## Task brief
Give back exactly the lines from the one containing "D8: LED (A n21, K" through the end of the records, including both, and no others.

──────── Data shown ────────

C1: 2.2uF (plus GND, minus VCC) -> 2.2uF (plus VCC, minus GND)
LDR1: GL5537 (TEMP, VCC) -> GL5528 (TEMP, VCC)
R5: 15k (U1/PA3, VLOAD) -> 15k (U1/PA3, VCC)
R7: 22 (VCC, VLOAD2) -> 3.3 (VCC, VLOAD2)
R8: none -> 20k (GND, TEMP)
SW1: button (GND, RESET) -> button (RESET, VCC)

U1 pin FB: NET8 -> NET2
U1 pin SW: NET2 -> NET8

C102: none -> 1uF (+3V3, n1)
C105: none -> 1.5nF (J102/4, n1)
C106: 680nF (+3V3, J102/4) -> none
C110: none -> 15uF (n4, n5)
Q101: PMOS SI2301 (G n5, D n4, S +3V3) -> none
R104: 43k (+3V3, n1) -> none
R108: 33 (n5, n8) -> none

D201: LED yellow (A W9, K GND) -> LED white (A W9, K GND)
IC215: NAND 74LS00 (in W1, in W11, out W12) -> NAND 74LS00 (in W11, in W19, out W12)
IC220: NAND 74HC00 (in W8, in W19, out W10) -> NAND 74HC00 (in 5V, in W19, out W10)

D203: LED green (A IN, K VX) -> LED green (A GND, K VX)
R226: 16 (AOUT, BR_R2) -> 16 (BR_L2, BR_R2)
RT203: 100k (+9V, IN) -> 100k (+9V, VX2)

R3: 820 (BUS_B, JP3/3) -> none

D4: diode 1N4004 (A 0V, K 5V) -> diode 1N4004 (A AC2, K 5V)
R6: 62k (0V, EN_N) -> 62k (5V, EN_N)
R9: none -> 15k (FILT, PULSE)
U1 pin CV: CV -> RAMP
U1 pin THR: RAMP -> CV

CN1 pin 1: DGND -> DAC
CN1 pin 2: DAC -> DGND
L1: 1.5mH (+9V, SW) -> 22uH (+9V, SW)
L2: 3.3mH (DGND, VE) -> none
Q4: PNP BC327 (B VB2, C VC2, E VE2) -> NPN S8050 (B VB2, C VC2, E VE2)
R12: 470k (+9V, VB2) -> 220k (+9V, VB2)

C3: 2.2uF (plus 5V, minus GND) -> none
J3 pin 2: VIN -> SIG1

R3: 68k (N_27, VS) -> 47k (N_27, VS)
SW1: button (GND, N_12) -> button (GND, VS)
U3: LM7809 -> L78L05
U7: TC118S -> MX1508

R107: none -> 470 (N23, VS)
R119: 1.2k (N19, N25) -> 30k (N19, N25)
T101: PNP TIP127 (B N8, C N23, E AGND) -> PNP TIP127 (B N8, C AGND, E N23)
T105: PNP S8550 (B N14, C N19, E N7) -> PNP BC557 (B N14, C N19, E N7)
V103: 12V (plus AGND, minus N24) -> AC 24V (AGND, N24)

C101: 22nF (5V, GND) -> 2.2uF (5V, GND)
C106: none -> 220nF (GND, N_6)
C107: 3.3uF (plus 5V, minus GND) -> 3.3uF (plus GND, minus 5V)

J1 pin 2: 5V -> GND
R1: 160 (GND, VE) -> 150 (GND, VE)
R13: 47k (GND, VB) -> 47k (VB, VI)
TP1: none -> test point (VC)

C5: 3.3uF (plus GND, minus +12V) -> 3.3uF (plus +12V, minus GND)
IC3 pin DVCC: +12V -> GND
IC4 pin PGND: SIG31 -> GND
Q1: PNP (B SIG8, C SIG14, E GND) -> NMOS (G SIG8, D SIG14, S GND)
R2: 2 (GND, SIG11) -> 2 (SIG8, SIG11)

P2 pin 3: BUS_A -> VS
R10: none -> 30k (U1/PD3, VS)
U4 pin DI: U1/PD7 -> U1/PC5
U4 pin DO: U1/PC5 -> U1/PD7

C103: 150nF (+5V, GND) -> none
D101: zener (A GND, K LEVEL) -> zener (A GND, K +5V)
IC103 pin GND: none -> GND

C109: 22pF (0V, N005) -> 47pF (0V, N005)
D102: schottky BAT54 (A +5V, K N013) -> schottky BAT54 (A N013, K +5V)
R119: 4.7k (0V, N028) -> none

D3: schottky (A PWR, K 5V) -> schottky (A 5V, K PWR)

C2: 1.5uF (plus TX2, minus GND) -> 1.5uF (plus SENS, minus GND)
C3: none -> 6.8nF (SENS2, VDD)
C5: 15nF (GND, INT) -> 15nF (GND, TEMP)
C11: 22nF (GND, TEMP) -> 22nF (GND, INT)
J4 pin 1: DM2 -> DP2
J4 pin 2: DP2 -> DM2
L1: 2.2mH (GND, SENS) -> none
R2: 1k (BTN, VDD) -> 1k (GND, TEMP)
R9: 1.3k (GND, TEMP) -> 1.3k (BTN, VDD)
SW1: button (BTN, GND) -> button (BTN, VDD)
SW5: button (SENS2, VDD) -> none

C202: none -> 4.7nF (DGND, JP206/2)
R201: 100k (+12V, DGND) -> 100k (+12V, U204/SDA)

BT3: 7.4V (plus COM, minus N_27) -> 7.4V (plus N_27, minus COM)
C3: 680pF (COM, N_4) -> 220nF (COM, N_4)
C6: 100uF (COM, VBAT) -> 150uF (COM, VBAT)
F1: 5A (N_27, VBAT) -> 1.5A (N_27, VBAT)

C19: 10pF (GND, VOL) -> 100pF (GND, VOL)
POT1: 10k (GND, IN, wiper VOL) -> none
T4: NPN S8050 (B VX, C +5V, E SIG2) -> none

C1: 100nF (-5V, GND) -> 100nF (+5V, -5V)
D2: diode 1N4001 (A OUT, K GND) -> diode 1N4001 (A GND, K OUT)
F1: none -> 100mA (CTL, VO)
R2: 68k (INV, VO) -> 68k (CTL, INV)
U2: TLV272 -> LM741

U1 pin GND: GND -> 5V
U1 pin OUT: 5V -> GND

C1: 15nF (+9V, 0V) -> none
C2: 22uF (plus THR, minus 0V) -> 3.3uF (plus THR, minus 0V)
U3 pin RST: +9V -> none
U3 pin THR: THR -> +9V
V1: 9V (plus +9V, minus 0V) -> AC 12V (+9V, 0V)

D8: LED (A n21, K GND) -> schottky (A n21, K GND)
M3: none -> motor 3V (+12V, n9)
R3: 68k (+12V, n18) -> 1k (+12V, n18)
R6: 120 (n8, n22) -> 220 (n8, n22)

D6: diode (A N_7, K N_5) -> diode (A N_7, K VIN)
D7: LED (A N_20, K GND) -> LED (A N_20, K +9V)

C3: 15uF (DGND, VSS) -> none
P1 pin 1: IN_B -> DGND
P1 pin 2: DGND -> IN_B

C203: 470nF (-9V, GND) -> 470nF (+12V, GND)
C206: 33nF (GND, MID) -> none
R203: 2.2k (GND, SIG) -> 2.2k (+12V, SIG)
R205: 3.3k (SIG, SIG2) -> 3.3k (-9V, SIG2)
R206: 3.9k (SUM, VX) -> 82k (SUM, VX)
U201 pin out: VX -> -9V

────────

## Solution for this exercise
D8: LED (A n21, K GND) -> schottky (A n21, K GND)
M3: none -> motor 3V (+12V, n9)
R3: 68k (+12V, n18) -> 1k (+12V, n18)
R6: 120 (n8, n22) -> 220 (n8, n22)

D6: diode (A N_7, K N_5) -> diode (A N_7, K VIN)
D7: LED (A N_20, K GND) -> LED (A N_20, K +9V)

C3: 15uF (DGND, VSS) -> none
P1 pin 1: IN_B -> DGND
P1 pin 2: DGND -> IN_B

C203: 470nF (-9V, GND) -> 470nF (+12V, GND)
C206: 33nF (GND, MID) -> none
R203: 2.2k (GND, SIG) -> 2.2k (+12V, SIG)
R205: 3.3k (SIG, SIG2) -> 3.3k (-9V, SIG2)
R206: 3.9k (SUM, VX) -> 82k (SUM, VX)
U201 pin out: VX -> -9V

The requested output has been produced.